-- begin RECORDS SUPPLIED --
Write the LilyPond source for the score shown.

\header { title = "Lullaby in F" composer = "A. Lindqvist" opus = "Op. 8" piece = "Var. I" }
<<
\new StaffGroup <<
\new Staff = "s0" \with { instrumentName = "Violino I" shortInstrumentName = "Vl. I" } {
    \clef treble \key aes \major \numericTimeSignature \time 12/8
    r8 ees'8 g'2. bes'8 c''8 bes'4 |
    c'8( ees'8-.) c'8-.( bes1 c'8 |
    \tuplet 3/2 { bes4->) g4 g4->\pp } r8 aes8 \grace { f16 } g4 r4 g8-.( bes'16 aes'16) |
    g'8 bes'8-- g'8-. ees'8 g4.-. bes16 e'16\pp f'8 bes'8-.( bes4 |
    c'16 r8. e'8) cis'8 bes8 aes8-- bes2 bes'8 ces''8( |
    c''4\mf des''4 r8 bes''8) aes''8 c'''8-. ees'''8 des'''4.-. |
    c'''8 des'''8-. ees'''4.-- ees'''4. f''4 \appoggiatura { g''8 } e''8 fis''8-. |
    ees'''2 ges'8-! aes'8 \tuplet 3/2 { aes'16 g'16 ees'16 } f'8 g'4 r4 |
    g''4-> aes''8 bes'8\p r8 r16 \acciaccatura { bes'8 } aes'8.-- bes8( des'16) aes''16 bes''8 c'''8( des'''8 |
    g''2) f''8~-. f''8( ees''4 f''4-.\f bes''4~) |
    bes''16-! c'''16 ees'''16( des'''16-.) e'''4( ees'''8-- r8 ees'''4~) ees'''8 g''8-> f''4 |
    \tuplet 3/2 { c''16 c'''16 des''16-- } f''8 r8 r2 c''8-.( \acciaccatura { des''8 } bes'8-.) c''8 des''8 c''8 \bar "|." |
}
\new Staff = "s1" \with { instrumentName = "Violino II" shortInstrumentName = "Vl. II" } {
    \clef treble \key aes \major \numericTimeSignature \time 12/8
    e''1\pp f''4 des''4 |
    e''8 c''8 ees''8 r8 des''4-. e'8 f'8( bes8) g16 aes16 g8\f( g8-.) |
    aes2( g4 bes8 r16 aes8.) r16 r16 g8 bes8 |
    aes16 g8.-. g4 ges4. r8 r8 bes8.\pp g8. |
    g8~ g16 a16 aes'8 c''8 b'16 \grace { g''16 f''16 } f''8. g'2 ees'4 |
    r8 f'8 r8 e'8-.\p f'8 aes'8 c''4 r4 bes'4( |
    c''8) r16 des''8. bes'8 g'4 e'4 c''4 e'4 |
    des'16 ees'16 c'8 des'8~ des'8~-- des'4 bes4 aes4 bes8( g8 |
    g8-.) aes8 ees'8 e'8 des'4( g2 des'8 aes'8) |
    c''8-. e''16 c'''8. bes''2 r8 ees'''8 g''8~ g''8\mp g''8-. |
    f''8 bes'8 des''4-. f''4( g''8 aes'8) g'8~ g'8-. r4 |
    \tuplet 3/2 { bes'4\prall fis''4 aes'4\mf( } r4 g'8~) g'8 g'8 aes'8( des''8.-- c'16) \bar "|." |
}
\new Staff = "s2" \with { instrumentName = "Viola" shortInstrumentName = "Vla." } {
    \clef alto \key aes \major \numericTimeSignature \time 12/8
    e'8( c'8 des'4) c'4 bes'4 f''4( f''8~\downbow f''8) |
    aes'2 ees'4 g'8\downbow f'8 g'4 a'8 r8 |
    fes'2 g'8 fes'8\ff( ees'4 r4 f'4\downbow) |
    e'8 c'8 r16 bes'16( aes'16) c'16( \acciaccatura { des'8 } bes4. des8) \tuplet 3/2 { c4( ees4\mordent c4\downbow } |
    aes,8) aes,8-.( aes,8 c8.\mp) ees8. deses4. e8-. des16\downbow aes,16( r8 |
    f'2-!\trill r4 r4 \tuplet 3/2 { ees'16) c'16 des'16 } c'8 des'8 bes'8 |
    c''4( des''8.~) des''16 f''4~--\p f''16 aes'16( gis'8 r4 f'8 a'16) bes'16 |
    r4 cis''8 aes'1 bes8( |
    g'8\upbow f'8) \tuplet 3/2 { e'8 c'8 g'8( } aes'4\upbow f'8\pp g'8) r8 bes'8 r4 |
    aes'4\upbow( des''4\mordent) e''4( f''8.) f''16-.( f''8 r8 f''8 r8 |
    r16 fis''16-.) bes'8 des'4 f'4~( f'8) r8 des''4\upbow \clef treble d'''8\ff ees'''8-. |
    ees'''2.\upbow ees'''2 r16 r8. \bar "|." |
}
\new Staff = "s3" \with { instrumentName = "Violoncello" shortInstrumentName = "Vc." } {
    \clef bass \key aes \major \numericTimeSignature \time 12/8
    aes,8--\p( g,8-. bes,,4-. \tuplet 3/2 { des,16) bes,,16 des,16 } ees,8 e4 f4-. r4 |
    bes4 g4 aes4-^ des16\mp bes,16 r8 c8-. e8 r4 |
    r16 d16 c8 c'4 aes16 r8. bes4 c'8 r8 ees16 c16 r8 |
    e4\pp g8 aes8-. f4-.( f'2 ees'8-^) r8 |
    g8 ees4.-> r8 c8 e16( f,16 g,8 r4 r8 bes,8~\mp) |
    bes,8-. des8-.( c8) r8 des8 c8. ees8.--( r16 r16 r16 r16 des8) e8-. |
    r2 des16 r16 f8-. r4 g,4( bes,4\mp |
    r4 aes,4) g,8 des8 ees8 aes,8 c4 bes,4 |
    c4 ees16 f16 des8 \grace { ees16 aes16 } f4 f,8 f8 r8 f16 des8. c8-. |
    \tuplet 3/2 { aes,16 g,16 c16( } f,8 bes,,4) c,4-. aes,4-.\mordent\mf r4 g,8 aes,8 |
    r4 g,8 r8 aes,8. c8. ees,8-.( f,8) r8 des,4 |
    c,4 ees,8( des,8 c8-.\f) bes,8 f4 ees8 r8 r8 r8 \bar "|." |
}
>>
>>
-- end RECORDS SUPPLIED --
Please return each line from the entries above that contains the string "downbow", treating uppercase and lowercase as different.

    e'8( c'8 des'4) c'4 bes'4 f''4( f''8~\downbow f''8) |
    aes'2 ees'4 g'8\downbow f'8 g'4 a'8 r8 |
    fes'2 g'8 fes'8\ff( ees'4 r4 f'4\downbow) |
    e'8 c'8 r16 bes'16( aes'16) c'16( \acciaccatura { des'8 } bes4. des8) \tuplet 3/2 { c4( ees4\mordent c4\downbow } |
    aes,8) aes,8-.( aes,8 c8.\mp) ees8. deses4. e8-. des16\downbow aes,16( r8 |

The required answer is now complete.